Top of Data records

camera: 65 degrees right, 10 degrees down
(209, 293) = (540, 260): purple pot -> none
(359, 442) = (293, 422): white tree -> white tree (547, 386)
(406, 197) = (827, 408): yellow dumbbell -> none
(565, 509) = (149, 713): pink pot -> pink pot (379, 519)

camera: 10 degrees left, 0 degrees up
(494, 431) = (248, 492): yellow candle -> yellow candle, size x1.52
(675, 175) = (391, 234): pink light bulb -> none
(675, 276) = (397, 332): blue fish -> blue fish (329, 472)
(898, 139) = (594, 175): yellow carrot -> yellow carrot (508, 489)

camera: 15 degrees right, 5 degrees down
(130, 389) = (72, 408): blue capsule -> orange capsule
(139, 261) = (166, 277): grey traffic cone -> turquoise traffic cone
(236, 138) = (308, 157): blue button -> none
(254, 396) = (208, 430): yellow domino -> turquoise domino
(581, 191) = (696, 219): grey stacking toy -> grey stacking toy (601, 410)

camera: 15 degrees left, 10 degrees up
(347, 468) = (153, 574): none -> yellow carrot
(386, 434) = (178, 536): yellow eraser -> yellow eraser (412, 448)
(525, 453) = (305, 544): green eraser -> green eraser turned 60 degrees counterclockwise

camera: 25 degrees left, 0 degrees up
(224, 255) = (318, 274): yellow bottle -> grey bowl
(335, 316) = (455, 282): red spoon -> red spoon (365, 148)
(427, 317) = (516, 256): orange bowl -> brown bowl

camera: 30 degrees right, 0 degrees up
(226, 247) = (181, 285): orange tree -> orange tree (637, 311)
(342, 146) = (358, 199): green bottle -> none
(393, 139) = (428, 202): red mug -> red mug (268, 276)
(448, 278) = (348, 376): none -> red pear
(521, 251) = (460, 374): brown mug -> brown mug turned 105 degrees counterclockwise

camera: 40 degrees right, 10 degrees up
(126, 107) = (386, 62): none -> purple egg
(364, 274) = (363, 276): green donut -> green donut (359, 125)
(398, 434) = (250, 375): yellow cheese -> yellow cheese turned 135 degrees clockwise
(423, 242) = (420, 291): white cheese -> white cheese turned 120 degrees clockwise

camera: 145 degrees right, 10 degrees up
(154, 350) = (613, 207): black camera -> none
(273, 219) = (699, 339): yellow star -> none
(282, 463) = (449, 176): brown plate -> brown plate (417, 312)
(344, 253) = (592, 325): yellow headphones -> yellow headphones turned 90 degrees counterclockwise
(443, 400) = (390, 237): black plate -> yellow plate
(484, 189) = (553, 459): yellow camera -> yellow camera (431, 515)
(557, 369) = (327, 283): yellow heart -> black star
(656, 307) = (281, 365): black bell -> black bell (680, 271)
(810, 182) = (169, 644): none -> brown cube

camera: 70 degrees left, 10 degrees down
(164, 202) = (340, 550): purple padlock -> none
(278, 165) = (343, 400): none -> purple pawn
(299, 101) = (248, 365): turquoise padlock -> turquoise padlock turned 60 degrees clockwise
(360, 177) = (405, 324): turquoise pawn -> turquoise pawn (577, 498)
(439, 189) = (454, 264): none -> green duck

Bottom of Data records

* _Task requirements_
Reproduce every record above exactly.

* _Solution to this exercise_
camera: 65 degrees right, 10 degrees down
(209, 293) = (540, 260): purple pot -> none
(359, 442) = (293, 422): white tree -> white tree (547, 386)
(406, 197) = (827, 408): yellow dumbbell -> none
(565, 509) = (149, 713): pink pot -> pink pot (379, 519)

camera: 10 degrees left, 0 degrees up
(494, 431) = (248, 492): yellow candle -> yellow candle, size x1.52
(675, 175) = (391, 234): pink light bulb -> none
(675, 276) = (397, 332): blue fish -> blue fish (329, 472)
(898, 139) = (594, 175): yellow carrot -> yellow carrot (508, 489)

camera: 15 degrees right, 5 degrees down
(130, 389) = (72, 408): blue capsule -> orange capsule
(139, 261) = (166, 277): grey traffic cone -> turquoise traffic cone
(236, 138) = (308, 157): blue button -> none
(254, 396) = (208, 430): yellow domino -> turquoise domino
(581, 191) = (696, 219): grey stacking toy -> grey stacking toy (601, 410)

camera: 15 degrees left, 10 degrees up
(347, 468) = (153, 574): none -> yellow carrot
(386, 434) = (178, 536): yellow eraser -> yellow eraser (412, 448)
(525, 453) = (305, 544): green eraser -> green eraser turned 60 degrees counterclockwise

camera: 25 degrees left, 0 degrees up
(224, 255) = (318, 274): yellow bottle -> grey bowl
(335, 316) = (455, 282): red spoon -> red spoon (365, 148)
(427, 317) = (516, 256): orange bowl -> brown bowl

camera: 30 degrees right, 0 degrees up
(226, 247) = (181, 285): orange tree -> orange tree (637, 311)
(342, 146) = (358, 199): green bottle -> none
(393, 139) = (428, 202): red mug -> red mug (268, 276)
(448, 278) = (348, 376): none -> red pear
(521, 251) = (460, 374): brown mug -> brown mug turned 105 degrees counterclockwise

camera: 40 degrees right, 10 degrees up
(126, 107) = (386, 62): none -> purple egg
(364, 274) = (363, 276): green donut -> green donut (359, 125)
(398, 434) = (250, 375): yellow cheese -> yellow cheese turned 135 degrees clockwise
(423, 242) = (420, 291): white cheese -> white cheese turned 120 degrees clockwise

camera: 145 degrees right, 10 degrees up
(154, 350) = (613, 207): black camera -> none
(273, 219) = (699, 339): yellow star -> none
(282, 463) = (449, 176): brown plate -> brown plate (417, 312)
(344, 253) = (592, 325): yellow headphones -> yellow headphones turned 90 degrees counterclockwise
(443, 400) = (390, 237): black plate -> yellow plate
(484, 189) = (553, 459): yellow camera -> yellow camera (431, 515)
(557, 369) = (327, 283): yellow heart -> black star
(656, 307) = (281, 365): black bell -> black bell (680, 271)
(810, 182) = (169, 644): none -> brown cube

camera: 70 degrees left, 10 degrees down
(164, 202) = (340, 550): purple padlock -> none
(278, 165) = (343, 400): none -> purple pawn
(299, 101) = (248, 365): turquoise padlock -> turquoise padlock turned 60 degrees clockwise
(360, 177) = (405, 324): turquoise pawn -> turquoise pawn (577, 498)
(439, 189) = (454, 264): none -> green duck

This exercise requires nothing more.